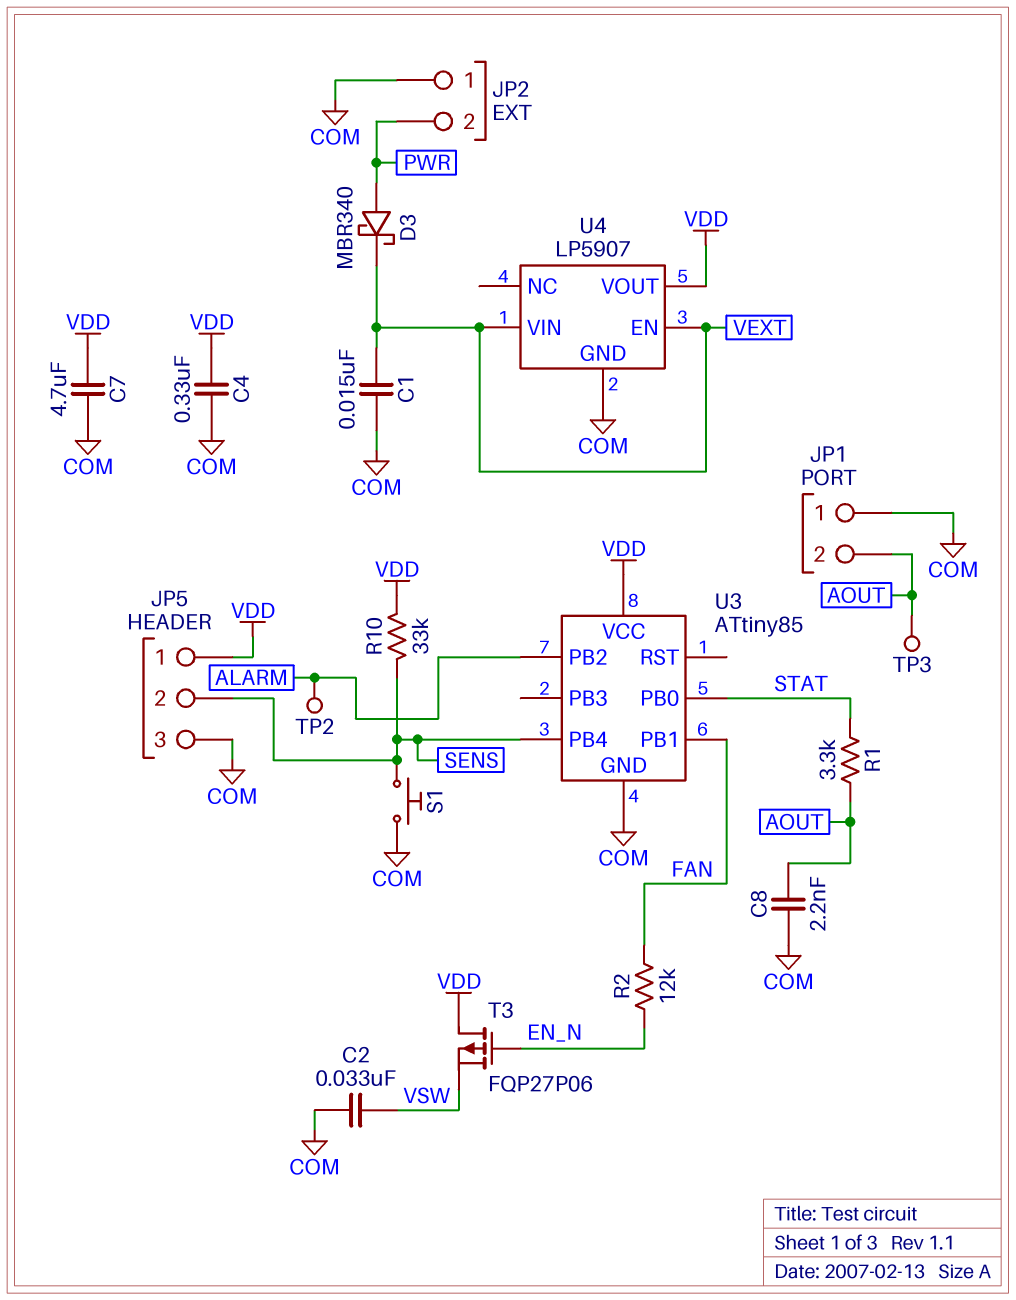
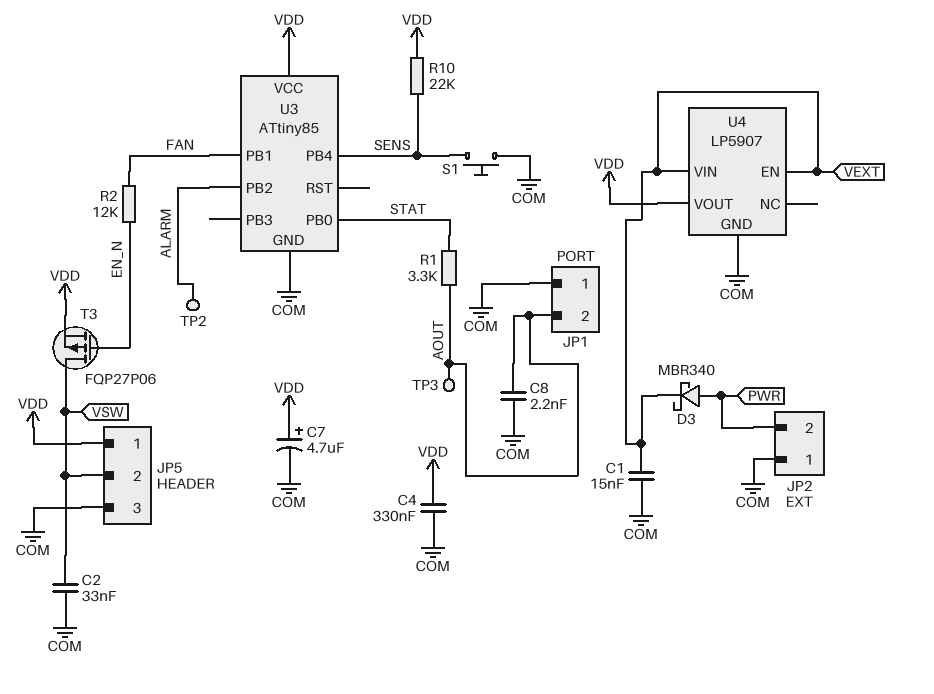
C7: 4.7uF (COM, VDD) -> 4.7uF (plus VDD, minus COM)
JP5 pin 2: SENS -> VSW
R10: 33k (SENS, VDD) -> 22k (SENS, VDD)
T3: PMOS FQP27P06 (G EN_N, D VDD, S VSW) -> PMOS FQP27P06 (G EN_N, D VSW, S VDD)

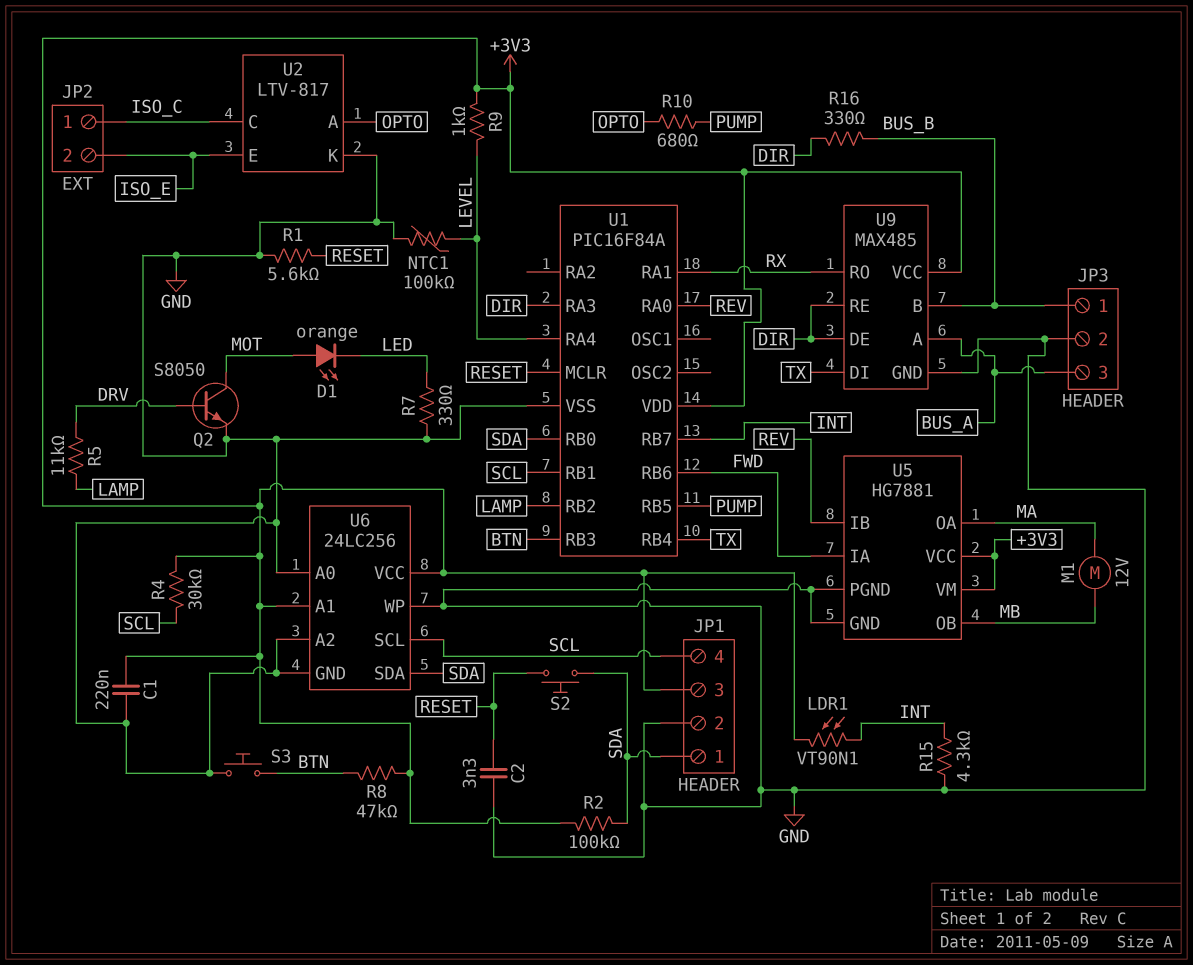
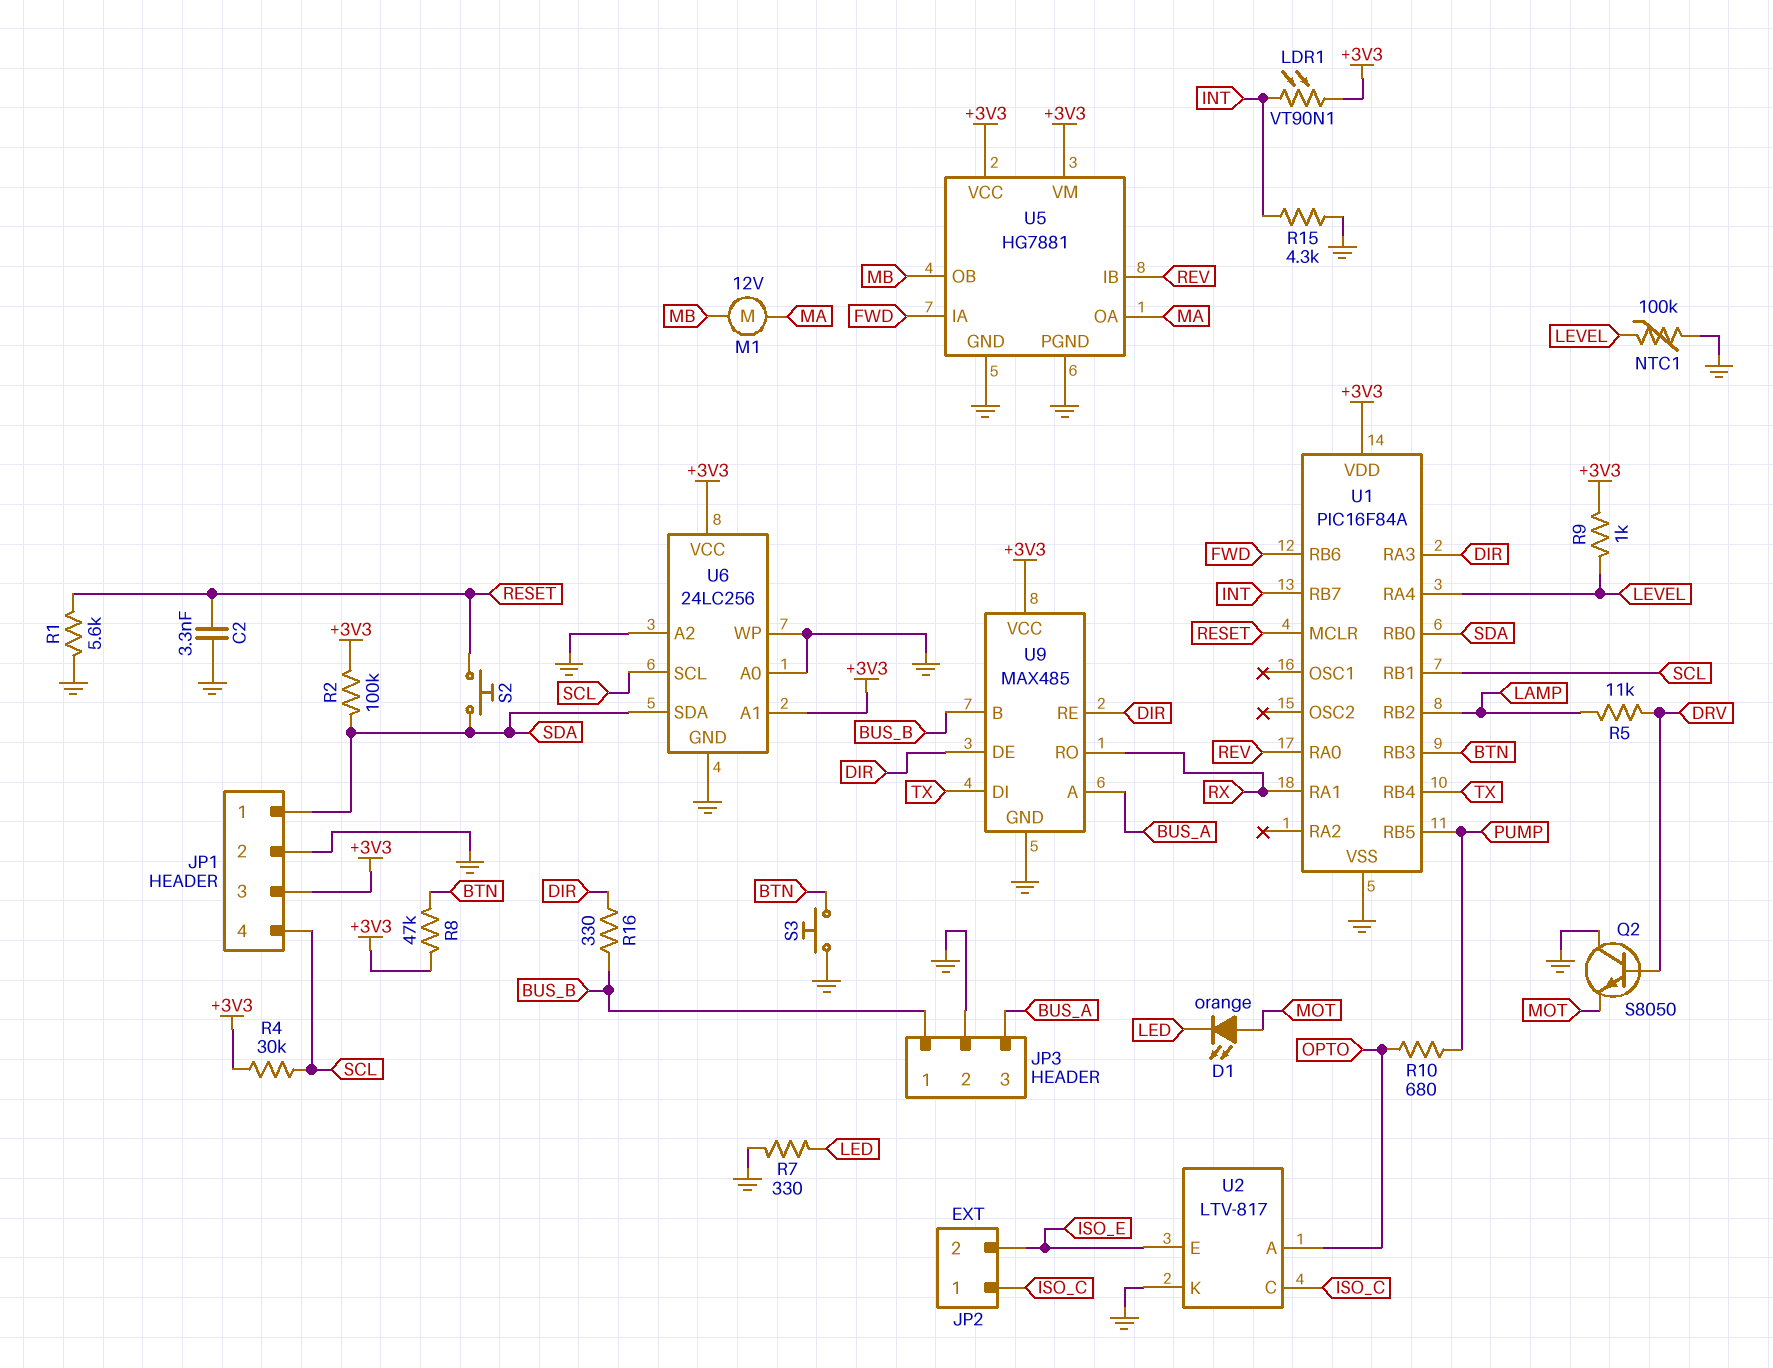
C1: 220nF (+3V3, GND) -> none
Q2: NPN S8050 (B DRV, C MOT, E GND) -> NPN S8050 (B DRV, C GND, E MOT)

+++

**Task objective**: Report all lines of the material that contain the word "SENS".

**Result of this exercise**:
JP5 pin 2: SENS -> VSW
R10: 33k (SENS, VDD) -> 22k (SENS, VDD)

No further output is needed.